Task description = Edit the records below by putting "Drugstore" in place of "Pharmacy" wherever it appears, then give every line again with nothing else changed.

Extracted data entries
--- Start ---

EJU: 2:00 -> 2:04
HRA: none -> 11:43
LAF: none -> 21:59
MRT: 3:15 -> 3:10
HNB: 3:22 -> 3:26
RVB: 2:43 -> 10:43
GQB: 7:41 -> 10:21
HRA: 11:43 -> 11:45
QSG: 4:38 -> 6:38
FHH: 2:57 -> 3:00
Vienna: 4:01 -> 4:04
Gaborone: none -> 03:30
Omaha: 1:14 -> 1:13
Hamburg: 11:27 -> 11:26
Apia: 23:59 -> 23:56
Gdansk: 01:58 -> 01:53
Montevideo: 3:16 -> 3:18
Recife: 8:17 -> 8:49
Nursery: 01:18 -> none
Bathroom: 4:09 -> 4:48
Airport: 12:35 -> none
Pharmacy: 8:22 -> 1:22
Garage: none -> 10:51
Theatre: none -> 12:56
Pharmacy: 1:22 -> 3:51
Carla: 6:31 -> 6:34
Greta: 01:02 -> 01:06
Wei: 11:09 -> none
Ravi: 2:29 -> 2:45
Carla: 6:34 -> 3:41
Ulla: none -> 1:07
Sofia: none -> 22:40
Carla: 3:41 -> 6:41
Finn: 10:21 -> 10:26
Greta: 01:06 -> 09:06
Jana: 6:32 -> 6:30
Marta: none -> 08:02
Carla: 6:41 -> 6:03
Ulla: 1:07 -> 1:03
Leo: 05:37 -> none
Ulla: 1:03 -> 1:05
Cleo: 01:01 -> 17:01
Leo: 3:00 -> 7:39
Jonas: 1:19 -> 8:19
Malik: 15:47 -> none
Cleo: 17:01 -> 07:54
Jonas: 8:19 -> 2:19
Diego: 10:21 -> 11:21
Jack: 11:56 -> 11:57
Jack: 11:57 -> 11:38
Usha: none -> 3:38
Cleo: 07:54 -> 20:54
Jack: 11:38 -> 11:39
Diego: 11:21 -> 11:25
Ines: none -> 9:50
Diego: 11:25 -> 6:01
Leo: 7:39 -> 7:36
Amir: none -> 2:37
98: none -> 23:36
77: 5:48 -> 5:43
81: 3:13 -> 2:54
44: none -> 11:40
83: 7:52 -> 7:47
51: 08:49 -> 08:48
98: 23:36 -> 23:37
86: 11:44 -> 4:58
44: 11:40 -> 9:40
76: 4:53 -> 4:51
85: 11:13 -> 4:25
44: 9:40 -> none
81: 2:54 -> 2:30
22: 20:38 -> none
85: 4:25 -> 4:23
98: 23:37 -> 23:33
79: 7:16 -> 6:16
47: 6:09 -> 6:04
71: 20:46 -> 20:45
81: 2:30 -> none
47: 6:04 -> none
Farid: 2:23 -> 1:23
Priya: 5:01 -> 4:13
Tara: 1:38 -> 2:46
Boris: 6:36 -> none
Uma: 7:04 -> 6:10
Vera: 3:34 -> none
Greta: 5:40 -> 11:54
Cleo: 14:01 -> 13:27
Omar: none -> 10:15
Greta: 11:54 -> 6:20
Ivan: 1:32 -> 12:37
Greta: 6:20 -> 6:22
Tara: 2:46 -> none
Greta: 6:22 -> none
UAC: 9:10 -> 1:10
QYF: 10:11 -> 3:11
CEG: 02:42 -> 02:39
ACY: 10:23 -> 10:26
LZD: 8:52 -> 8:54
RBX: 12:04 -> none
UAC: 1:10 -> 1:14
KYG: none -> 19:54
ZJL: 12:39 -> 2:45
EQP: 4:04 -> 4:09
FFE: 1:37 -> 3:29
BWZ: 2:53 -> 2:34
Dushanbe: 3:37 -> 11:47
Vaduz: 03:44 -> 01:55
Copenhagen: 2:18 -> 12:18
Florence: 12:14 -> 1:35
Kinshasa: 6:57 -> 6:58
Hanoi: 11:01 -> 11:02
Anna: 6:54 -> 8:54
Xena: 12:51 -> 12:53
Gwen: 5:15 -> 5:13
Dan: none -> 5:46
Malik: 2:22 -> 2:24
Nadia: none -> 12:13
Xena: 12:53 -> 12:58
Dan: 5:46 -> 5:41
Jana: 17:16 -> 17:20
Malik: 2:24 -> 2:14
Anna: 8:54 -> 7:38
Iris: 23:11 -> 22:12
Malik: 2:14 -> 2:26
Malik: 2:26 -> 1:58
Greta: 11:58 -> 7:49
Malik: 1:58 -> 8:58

--- End ---

Final result =
EJU: 2:00 -> 2:04
HRA: none -> 11:43
LAF: none -> 21:59
MRT: 3:15 -> 3:10
HNB: 3:22 -> 3:26
RVB: 2:43 -> 10:43
GQB: 7:41 -> 10:21
HRA: 11:43 -> 11:45
QSG: 4:38 -> 6:38
FHH: 2:57 -> 3:00
Vienna: 4:01 -> 4:04
Gaborone: none -> 03:30
Omaha: 1:14 -> 1:13
Hamburg: 11:27 -> 11:26
Apia: 23:59 -> 23:56
Gdansk: 01:58 -> 01:53
Montevideo: 3:16 -> 3:18
Recife: 8:17 -> 8:49
Nursery: 01:18 -> none
Bathroom: 4:09 -> 4:48
Airport: 12:35 -> none
Drugstore: 8:22 -> 1:22
Garage: none -> 10:51
Theatre: none -> 12:56
Drugstore: 1:22 -> 3:51
Carla: 6:31 -> 6:34
Greta: 01:02 -> 01:06
Wei: 11:09 -> none
Ravi: 2:29 -> 2:45
Carla: 6:34 -> 3:41
Ulla: none -> 1:07
Sofia: none -> 22:40
Carla: 3:41 -> 6:41
Finn: 10:21 -> 10:26
Greta: 01:06 -> 09:06
Jana: 6:32 -> 6:30
Marta: none -> 08:02
Carla: 6:41 -> 6:03
Ulla: 1:07 -> 1:03
Leo: 05:37 -> none
Ulla: 1:03 -> 1:05
Cleo: 01:01 -> 17:01
Leo: 3:00 -> 7:39
Jonas: 1:19 -> 8:19
Malik: 15:47 -> none
Cleo: 17:01 -> 07:54
Jonas: 8:19 -> 2:19
Diego: 10:21 -> 11:21
Jack: 11:56 -> 11:57
Jack: 11:57 -> 11:38
Usha: none -> 3:38
Cleo: 07:54 -> 20:54
Jack: 11:38 -> 11:39
Diego: 11:21 -> 11:25
Ines: none -> 9:50
Diego: 11:25 -> 6:01
Leo: 7:39 -> 7:36
Amir: none -> 2:37
98: none -> 23:36
77: 5:48 -> 5:43
81: 3:13 -> 2:54
44: none -> 11:40
83: 7:52 -> 7:47
51: 08:49 -> 08:48
98: 23:36 -> 23:37
86: 11:44 -> 4:58
44: 11:40 -> 9:40
76: 4:53 -> 4:51
85: 11:13 -> 4:25
44: 9:40 -> none
81: 2:54 -> 2:30
22: 20:38 -> none
85: 4:25 -> 4:23
98: 23:37 -> 23:33
79: 7:16 -> 6:16
47: 6:09 -> 6:04
71: 20:46 -> 20:45
81: 2:30 -> none
47: 6:04 -> none
Farid: 2:23 -> 1:23
Priya: 5:01 -> 4:13
Tara: 1:38 -> 2:46
Boris: 6:36 -> none
Uma: 7:04 -> 6:10
Vera: 3:34 -> none
Greta: 5:40 -> 11:54
Cleo: 14:01 -> 13:27
Omar: none -> 10:15
Greta: 11:54 -> 6:20
Ivan: 1:32 -> 12:37
Greta: 6:20 -> 6:22
Tara: 2:46 -> none
Greta: 6:22 -> none
UAC: 9:10 -> 1:10
QYF: 10:11 -> 3:11
CEG: 02:42 -> 02:39
ACY: 10:23 -> 10:26
LZD: 8:52 -> 8:54
RBX: 12:04 -> none
UAC: 1:10 -> 1:14
KYG: none -> 19:54
ZJL: 12:39 -> 2:45
EQP: 4:04 -> 4:09
FFE: 1:37 -> 3:29
BWZ: 2:53 -> 2:34
Dushanbe: 3:37 -> 11:47
Vaduz: 03:44 -> 01:55
Copenhagen: 2:18 -> 12:18
Florence: 12:14 -> 1:35
Kinshasa: 6:57 -> 6:58
Hanoi: 11:01 -> 11:02
Anna: 6:54 -> 8:54
Xena: 12:51 -> 12:53
Gwen: 5:15 -> 5:13
Dan: none -> 5:46
Malik: 2:22 -> 2:24
Nadia: none -> 12:13
Xena: 12:53 -> 12:58
Dan: 5:46 -> 5:41
Jana: 17:16 -> 17:20
Malik: 2:24 -> 2:14
Anna: 8:54 -> 7:38
Iris: 23:11 -> 22:12
Malik: 2:14 -> 2:26
Malik: 2:26 -> 1:58
Greta: 11:58 -> 7:49
Malik: 1:58 -> 8:58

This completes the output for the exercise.